*** SOURCE INFORMATION ***
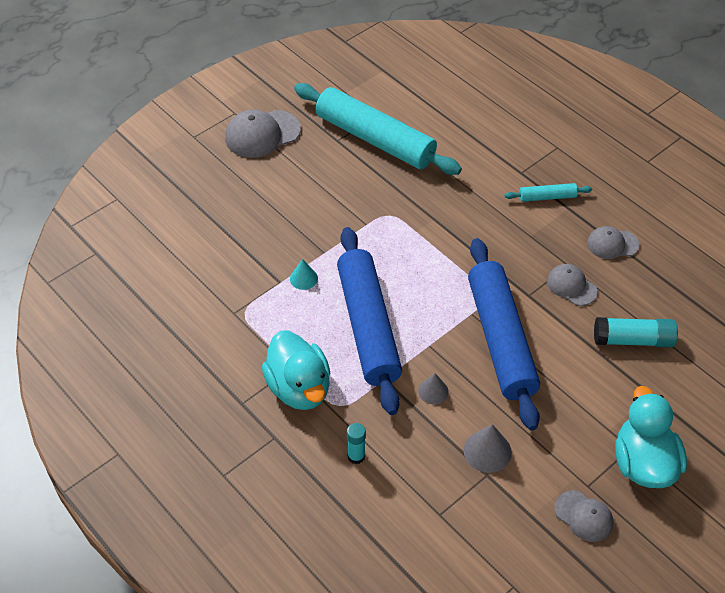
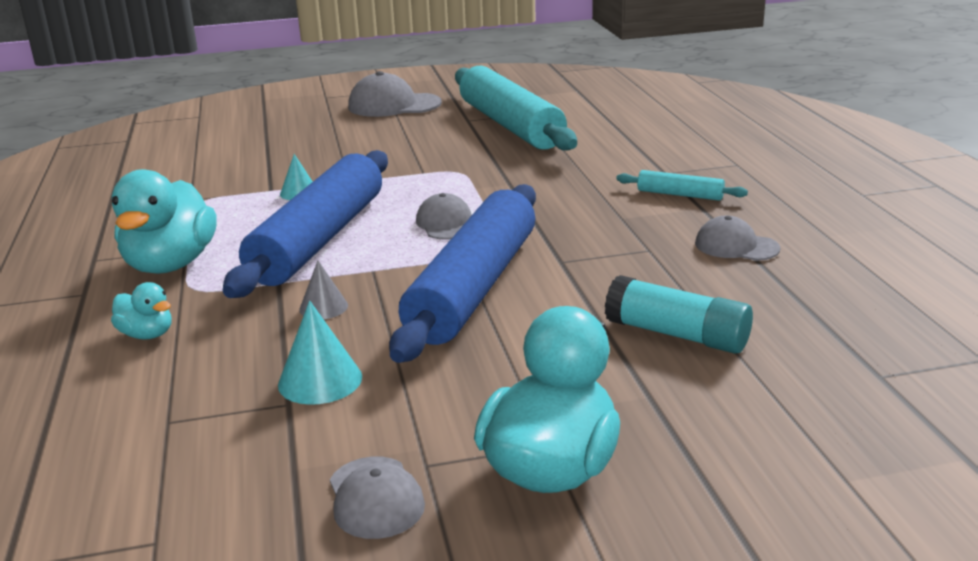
camera: 30 degrees right, 25 degrees down
(356, 456) = (147, 334): turquoise glue stick -> turquoise duck
(487, 451) = (320, 380): grey cone -> turquoise cone
(571, 286) = (632, 267): grey cap -> grey cap (446, 223)

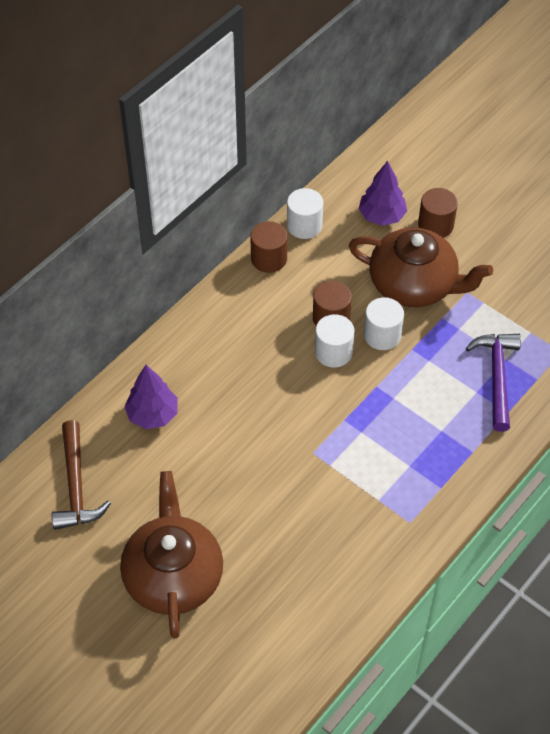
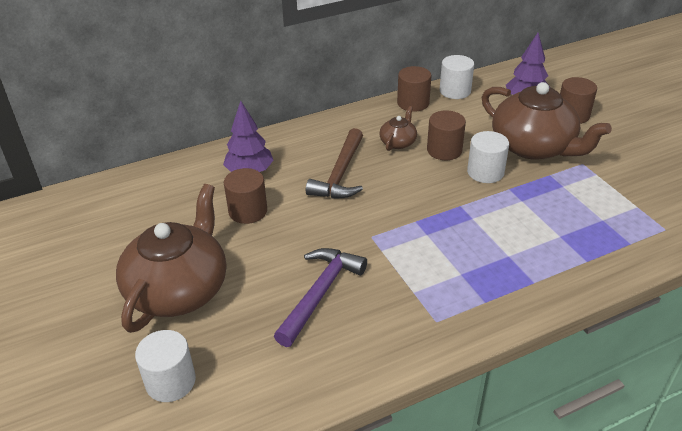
camera: 25 degrees right, 15 degrees down
(76, 486) = (151, 200): brown hammer -> brown hammer (340, 174)
(181, 465) = (248, 211): none -> brown cylinder
(280, 322) = (398, 142): none -> brown teapot
(333, 352) = (433, 172): white cylinder -> white cylinder (170, 381)
(497, 377) = (587, 230): purple hammer -> purple hammer (320, 293)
***
- EXERCISE -
Without the pictures, give every line above again exactly.

- RESULT FOR THIS TASK -
camera: 30 degrees right, 25 degrees down
(356, 456) = (147, 334): turquoise glue stick -> turquoise duck
(487, 451) = (320, 380): grey cone -> turquoise cone
(571, 286) = (632, 267): grey cap -> grey cap (446, 223)

camera: 25 degrees right, 15 degrees down
(76, 486) = (151, 200): brown hammer -> brown hammer (340, 174)
(181, 465) = (248, 211): none -> brown cylinder
(280, 322) = (398, 142): none -> brown teapot
(333, 352) = (433, 172): white cylinder -> white cylinder (170, 381)
(497, 377) = (587, 230): purple hammer -> purple hammer (320, 293)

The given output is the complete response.